> [EXCERPTED RECORDS]:
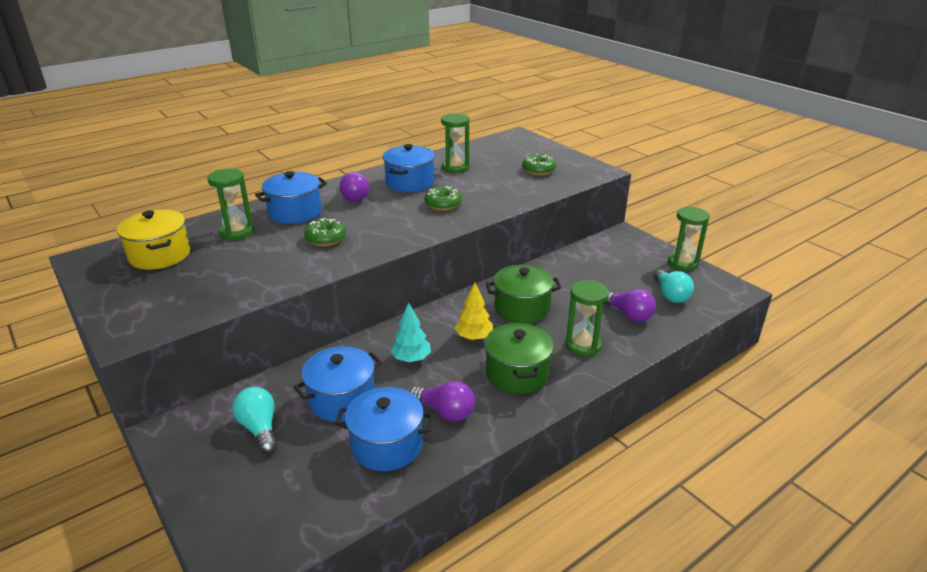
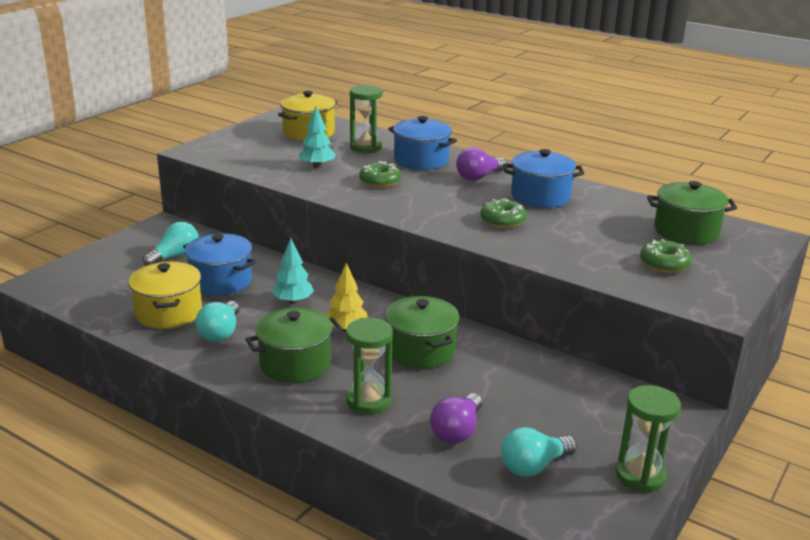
camera: 70 degrees right, 5 degrees down
(257, 264) = (317, 166): none -> turquoise tree
(387, 445) = (168, 312): blue pot -> yellow pot
(445, 412) = (220, 332): purple light bulb -> turquoise light bulb
(455, 168) = (609, 214): green hourglass -> none
(496, 153) = (686, 231): none -> green pot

> [TASK DETAILS]: Using the entries above, return each line in which the word "turquoise" occurs.

> [YOUR RESPONSE]:
(257, 264) = (317, 166): none -> turquoise tree
(445, 412) = (220, 332): purple light bulb -> turquoise light bulb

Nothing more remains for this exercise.